[Data to examine]:
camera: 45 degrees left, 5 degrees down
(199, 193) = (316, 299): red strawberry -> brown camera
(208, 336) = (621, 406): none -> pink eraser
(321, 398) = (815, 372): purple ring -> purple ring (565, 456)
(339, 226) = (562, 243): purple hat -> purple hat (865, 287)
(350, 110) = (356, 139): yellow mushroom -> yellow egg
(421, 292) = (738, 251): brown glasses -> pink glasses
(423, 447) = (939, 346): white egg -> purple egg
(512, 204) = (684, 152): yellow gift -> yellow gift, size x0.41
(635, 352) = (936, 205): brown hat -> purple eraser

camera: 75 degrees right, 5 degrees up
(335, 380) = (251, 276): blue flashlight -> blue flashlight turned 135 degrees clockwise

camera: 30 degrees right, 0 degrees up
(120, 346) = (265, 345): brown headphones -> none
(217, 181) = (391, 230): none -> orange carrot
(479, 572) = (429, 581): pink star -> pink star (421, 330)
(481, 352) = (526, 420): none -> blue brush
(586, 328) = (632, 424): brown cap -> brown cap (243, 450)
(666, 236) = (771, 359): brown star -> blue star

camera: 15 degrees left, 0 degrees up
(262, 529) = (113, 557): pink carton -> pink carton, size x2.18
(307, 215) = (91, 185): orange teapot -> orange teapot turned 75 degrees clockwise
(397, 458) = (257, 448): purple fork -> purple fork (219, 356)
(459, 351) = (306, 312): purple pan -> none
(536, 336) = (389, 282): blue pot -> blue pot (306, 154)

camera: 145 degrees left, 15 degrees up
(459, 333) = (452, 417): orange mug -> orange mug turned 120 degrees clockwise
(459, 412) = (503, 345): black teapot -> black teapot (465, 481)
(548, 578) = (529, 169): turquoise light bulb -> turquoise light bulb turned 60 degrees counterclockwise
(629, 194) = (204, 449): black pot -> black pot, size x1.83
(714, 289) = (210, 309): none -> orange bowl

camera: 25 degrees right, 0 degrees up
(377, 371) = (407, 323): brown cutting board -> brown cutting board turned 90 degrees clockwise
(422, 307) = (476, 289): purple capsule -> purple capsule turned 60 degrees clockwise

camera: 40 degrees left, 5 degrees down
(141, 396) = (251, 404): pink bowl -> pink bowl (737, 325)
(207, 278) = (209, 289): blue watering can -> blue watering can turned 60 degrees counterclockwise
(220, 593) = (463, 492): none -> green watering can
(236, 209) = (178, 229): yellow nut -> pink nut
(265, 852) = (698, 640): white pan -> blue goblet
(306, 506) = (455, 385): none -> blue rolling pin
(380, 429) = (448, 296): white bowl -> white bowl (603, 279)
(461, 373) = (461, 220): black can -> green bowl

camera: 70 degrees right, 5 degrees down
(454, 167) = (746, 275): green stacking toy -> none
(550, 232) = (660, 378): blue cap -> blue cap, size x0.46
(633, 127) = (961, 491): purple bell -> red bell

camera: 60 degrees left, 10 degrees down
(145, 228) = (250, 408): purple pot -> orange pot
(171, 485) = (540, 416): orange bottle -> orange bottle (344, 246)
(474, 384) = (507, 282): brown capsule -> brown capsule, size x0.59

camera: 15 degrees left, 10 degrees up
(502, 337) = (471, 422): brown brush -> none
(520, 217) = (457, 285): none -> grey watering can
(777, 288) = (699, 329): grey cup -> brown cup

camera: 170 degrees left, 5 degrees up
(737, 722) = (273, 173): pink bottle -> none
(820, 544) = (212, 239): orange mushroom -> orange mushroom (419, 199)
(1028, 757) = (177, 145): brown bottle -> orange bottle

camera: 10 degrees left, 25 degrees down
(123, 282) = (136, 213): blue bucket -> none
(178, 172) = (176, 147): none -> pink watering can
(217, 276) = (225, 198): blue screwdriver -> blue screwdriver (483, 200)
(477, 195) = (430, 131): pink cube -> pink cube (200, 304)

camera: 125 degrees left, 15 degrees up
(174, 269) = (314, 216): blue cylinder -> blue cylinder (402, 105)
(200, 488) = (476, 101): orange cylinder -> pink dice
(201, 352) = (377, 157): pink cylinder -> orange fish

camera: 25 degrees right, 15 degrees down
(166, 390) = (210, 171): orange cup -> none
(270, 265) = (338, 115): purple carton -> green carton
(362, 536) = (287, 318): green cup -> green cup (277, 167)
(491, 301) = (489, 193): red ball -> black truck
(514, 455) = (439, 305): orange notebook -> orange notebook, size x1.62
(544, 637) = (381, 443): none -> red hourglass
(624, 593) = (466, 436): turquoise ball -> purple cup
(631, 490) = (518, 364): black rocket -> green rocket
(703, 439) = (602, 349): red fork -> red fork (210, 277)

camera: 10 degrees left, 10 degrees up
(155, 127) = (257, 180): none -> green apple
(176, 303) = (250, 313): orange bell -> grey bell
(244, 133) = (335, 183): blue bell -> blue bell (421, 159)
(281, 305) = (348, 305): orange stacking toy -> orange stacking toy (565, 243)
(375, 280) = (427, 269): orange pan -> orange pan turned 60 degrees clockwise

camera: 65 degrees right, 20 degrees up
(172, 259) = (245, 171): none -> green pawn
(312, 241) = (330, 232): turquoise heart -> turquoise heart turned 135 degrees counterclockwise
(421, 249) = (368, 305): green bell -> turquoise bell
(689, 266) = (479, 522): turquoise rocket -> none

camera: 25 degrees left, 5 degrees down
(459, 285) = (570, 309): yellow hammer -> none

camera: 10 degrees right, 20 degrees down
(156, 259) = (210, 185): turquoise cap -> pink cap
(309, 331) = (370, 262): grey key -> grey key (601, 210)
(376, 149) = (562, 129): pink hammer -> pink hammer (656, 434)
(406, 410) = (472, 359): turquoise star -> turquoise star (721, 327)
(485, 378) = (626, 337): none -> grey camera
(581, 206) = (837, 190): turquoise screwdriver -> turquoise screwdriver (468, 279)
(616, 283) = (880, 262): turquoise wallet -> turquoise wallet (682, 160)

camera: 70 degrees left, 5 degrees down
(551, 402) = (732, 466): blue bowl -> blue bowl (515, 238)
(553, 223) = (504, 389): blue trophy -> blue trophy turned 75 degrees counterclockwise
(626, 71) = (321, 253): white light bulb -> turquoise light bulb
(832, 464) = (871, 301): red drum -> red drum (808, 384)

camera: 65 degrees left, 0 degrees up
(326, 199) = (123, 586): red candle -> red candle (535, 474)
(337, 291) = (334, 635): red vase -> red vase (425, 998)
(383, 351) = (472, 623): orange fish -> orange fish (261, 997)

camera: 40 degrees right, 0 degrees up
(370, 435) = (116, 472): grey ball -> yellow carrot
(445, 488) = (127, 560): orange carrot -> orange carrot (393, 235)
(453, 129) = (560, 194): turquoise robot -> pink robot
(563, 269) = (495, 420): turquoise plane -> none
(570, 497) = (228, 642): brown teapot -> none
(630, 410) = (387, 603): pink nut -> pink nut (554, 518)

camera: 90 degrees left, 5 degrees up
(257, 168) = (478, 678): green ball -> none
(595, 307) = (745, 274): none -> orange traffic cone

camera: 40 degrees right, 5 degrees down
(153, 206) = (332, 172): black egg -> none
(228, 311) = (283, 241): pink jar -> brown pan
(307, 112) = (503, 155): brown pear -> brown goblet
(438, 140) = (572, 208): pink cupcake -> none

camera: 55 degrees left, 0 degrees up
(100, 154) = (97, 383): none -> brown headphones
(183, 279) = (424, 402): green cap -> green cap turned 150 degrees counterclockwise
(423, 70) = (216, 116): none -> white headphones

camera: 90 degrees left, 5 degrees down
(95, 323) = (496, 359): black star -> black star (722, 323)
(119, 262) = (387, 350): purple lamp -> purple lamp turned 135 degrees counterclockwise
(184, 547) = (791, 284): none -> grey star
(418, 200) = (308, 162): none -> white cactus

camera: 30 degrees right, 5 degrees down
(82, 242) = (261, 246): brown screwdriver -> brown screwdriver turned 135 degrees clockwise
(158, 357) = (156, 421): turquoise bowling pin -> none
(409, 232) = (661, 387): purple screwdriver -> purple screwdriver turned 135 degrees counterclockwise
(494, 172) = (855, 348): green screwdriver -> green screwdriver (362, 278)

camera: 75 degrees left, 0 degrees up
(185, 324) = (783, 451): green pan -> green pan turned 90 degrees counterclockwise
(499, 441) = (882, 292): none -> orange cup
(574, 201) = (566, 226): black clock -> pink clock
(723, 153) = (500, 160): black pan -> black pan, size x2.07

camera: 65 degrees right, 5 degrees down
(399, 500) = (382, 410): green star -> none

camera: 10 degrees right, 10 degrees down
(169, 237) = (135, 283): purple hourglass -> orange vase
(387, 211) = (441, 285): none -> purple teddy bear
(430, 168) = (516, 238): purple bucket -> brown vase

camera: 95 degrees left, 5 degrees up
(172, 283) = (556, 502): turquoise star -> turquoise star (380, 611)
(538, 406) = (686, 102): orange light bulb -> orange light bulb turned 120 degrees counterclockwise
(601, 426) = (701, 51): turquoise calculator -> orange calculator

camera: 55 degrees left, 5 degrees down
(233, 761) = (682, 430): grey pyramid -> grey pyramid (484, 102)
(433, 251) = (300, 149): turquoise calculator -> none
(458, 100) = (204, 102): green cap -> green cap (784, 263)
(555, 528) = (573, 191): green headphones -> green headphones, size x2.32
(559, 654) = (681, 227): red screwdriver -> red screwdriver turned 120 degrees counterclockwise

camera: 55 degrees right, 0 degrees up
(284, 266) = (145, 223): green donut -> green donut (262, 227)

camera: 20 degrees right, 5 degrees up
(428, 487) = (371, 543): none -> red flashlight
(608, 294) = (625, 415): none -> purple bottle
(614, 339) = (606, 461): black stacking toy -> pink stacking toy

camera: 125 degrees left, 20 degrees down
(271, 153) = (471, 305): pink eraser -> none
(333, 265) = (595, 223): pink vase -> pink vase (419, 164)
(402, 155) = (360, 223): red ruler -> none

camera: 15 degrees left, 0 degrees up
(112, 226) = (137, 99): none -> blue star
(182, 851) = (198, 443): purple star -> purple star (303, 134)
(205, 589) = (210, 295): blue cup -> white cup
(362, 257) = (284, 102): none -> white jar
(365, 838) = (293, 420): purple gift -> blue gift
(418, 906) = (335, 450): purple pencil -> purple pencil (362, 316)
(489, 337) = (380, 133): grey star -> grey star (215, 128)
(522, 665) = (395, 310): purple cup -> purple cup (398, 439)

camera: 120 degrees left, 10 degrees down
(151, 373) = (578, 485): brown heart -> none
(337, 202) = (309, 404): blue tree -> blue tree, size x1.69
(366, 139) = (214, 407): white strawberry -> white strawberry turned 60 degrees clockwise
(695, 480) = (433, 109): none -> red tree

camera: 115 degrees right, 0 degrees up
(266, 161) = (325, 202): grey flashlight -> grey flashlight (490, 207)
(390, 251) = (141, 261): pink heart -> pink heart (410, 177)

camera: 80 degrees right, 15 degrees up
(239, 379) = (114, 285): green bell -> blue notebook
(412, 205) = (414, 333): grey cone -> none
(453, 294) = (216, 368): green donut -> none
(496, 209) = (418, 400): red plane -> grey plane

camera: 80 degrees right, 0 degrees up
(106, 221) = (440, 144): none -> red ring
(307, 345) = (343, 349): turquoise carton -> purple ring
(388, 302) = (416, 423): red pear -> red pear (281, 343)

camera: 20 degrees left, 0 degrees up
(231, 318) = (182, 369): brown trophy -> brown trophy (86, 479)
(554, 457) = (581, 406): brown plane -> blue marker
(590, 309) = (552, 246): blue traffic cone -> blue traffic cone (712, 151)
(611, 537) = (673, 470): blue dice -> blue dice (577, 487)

[Exercise brief]:
From the records above, extract exactly and only the lines that begin at the line with "(502, 337) = (471, 422): brown brush -> none" and stop after the line with "camera: 125 degrees left, 15 degrees up".

[Exercise result]:
(502, 337) = (471, 422): brown brush -> none
(520, 217) = (457, 285): none -> grey watering can
(777, 288) = (699, 329): grey cup -> brown cup

camera: 170 degrees left, 5 degrees up
(737, 722) = (273, 173): pink bottle -> none
(820, 544) = (212, 239): orange mushroom -> orange mushroom (419, 199)
(1028, 757) = (177, 145): brown bottle -> orange bottle

camera: 10 degrees left, 25 degrees down
(123, 282) = (136, 213): blue bucket -> none
(178, 172) = (176, 147): none -> pink watering can
(217, 276) = (225, 198): blue screwdriver -> blue screwdriver (483, 200)
(477, 195) = (430, 131): pink cube -> pink cube (200, 304)

camera: 125 degrees left, 15 degrees up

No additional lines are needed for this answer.